SUPPLIED DATA:
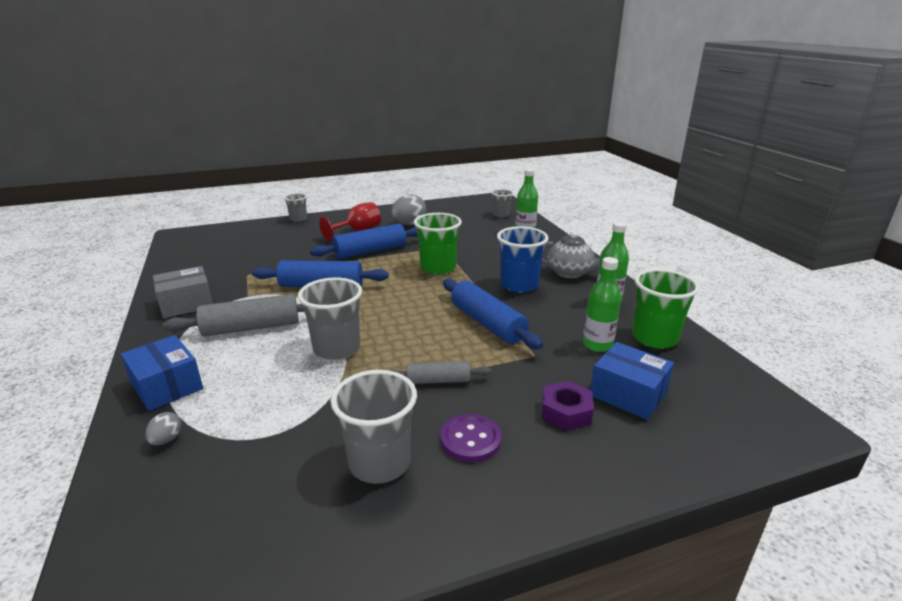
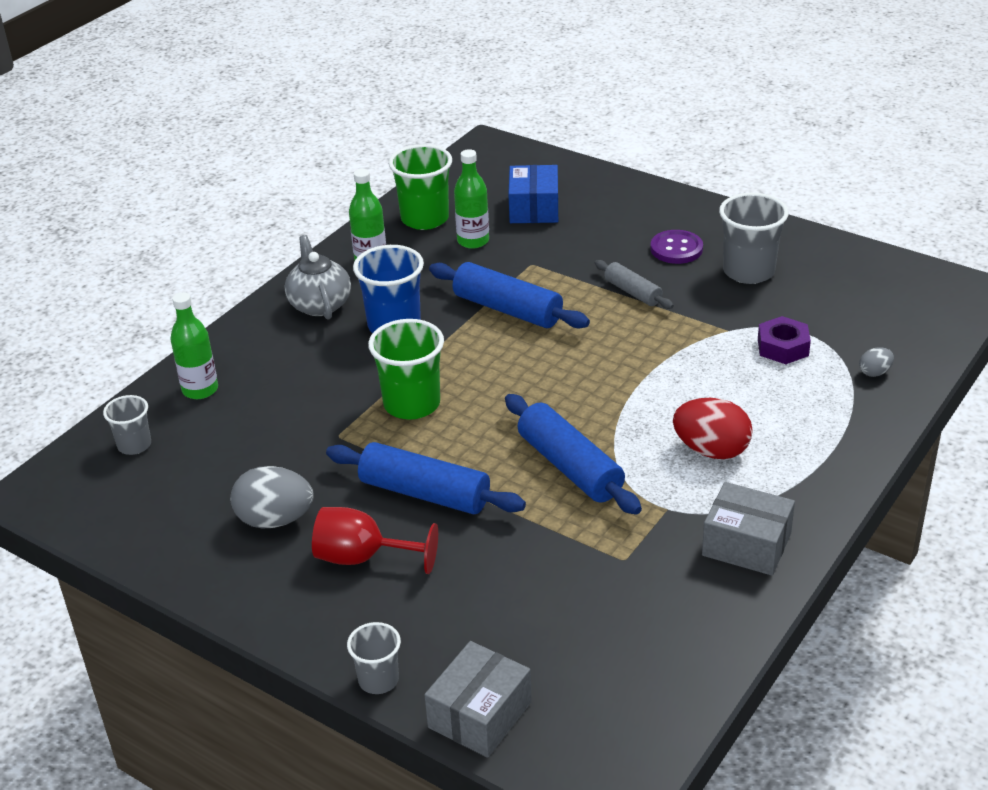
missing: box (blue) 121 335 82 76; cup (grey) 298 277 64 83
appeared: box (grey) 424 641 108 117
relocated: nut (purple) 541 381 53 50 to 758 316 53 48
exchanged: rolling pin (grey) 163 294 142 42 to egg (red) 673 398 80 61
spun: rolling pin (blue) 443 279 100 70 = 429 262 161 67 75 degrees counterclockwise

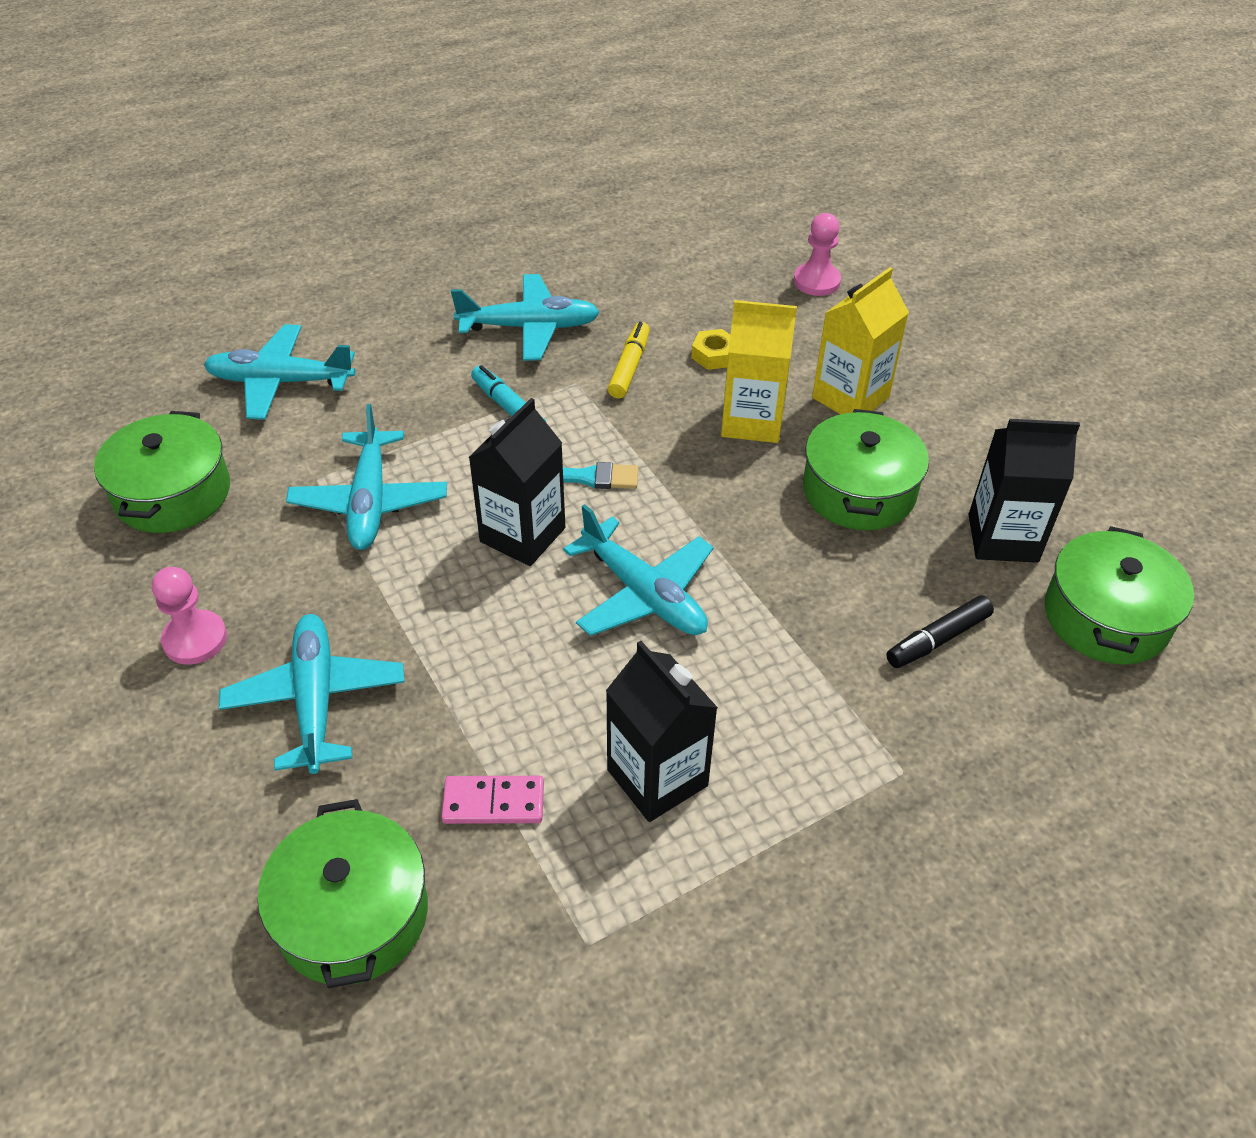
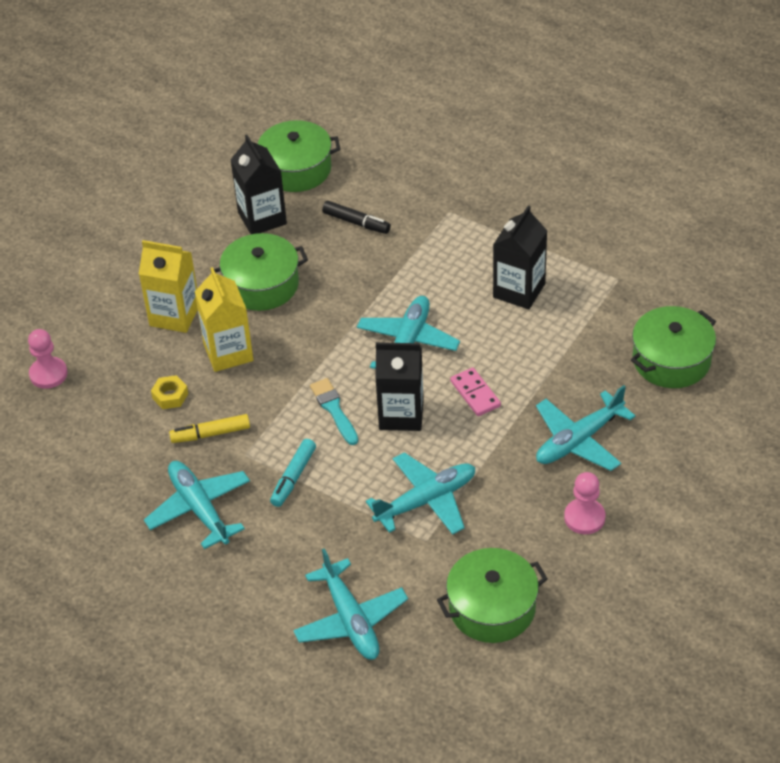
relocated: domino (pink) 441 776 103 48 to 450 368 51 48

...

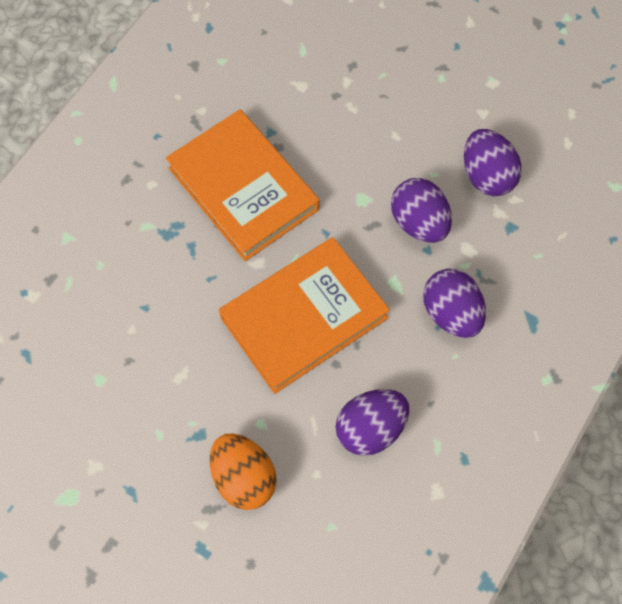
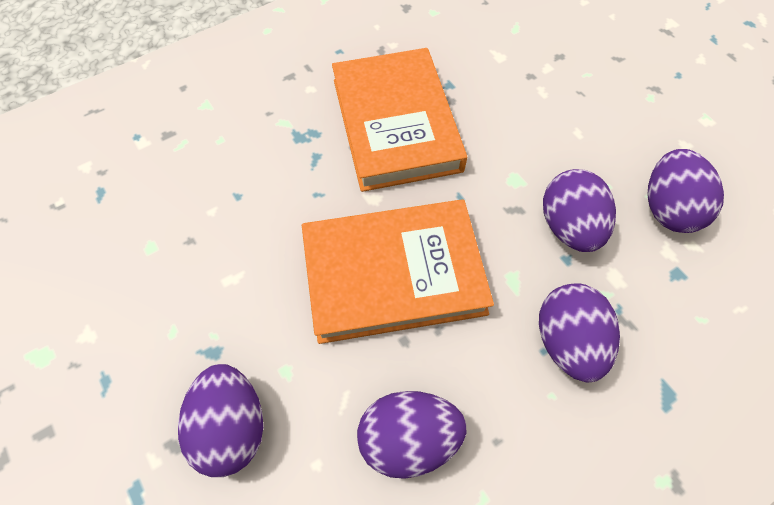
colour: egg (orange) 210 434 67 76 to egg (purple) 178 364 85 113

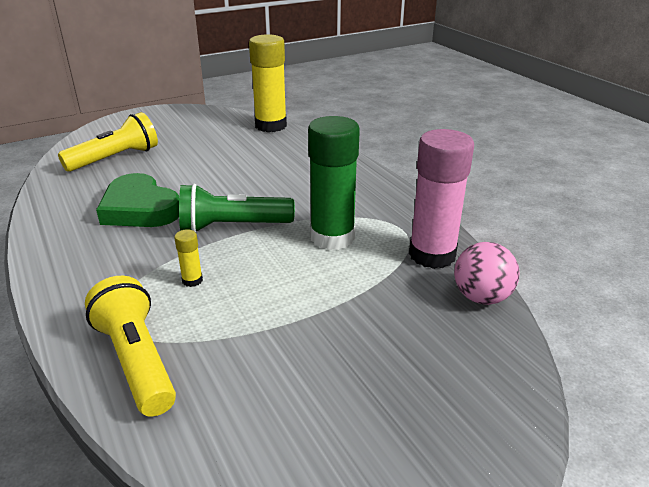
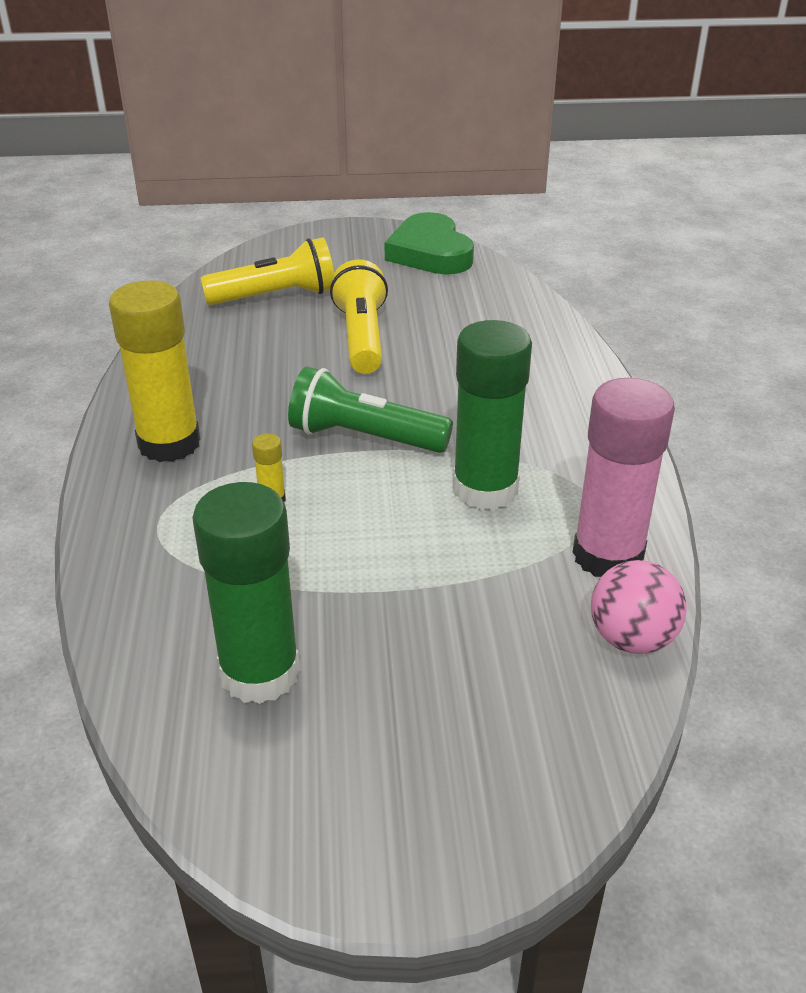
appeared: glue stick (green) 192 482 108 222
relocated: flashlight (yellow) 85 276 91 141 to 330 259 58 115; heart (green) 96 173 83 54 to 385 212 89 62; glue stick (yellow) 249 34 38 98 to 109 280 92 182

TASK REQUIREMENTS: Look above for the line with "missing: box (blue)"; retype exactly that line, every line after it up to the line with "exchanged: rolling pin", and that line too, nothing else.

RESPONSE TO THE EXERCISE:
missing: box (blue) 121 335 82 76; cup (grey) 298 277 64 83
appeared: box (grey) 424 641 108 117
relocated: nut (purple) 541 381 53 50 to 758 316 53 48
exchanged: rolling pin (grey) 163 294 142 42 to egg (red) 673 398 80 61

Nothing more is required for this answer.